EXERCISE => Rewrite the data below with "layover" changed to "stopover" and everything else left the same. Omit the pictures from your answer.

DATASET ENTRIES =>
⟨
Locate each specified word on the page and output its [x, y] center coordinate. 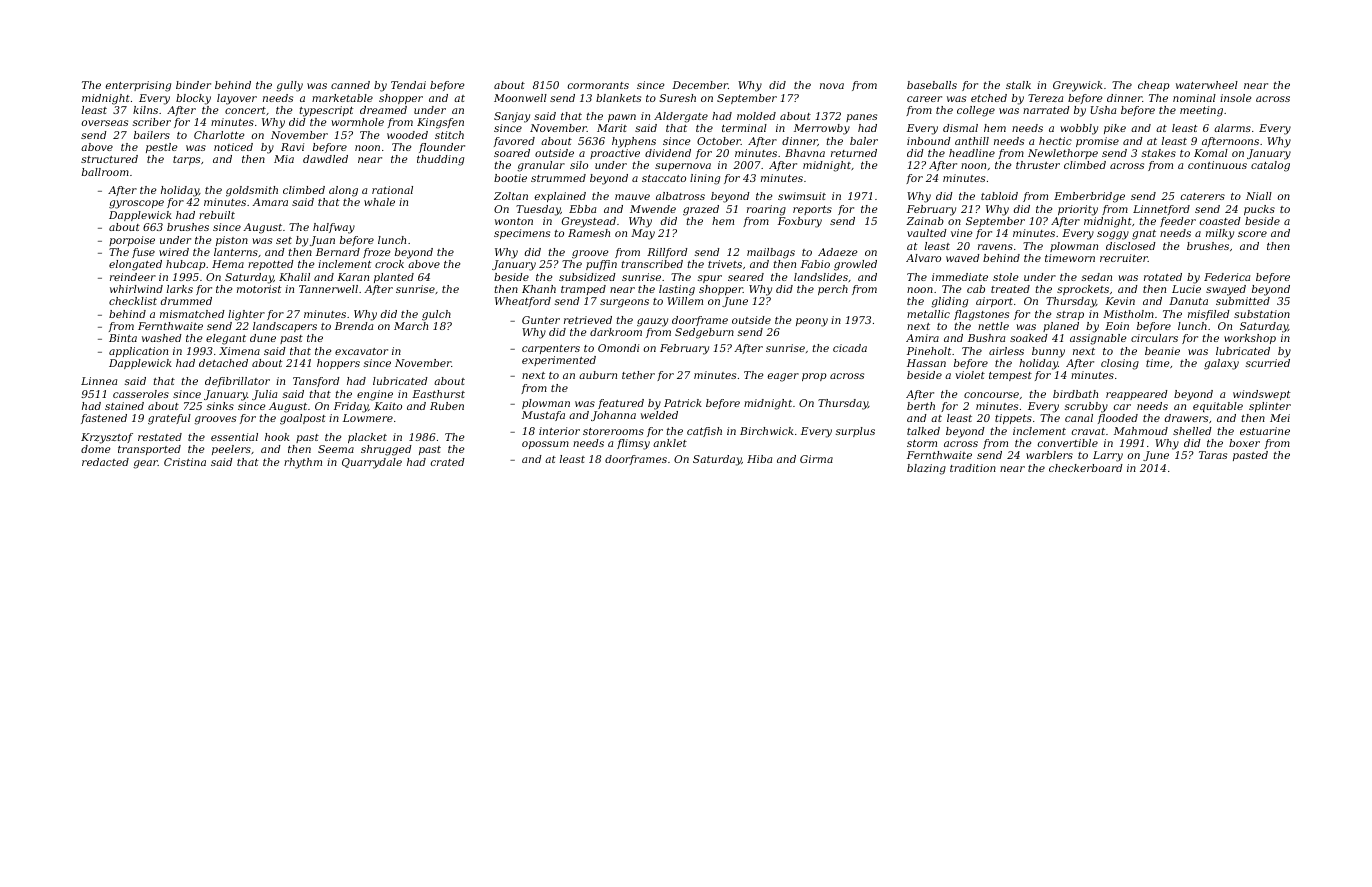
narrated [1046, 110]
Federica [1227, 277]
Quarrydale [372, 463]
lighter [246, 315]
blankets [618, 98]
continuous [1217, 165]
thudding [440, 160]
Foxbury [800, 222]
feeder [1178, 222]
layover [237, 99]
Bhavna [805, 153]
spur [710, 279]
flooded [1118, 419]
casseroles [141, 394]
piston [232, 241]
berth [921, 406]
⟩
THE OUTPUT =>
Locate each specified word on the page and output its [x, y] center coordinate. 
narrated [1046, 110]
Federica [1227, 277]
Quarrydale [372, 463]
lighter [246, 315]
blankets [618, 98]
continuous [1217, 165]
thudding [440, 160]
Foxbury [800, 222]
feeder [1178, 222]
stopover [237, 99]
Bhavna [805, 153]
spur [710, 279]
flooded [1118, 419]
casseroles [141, 394]
piston [232, 241]
berth [921, 406]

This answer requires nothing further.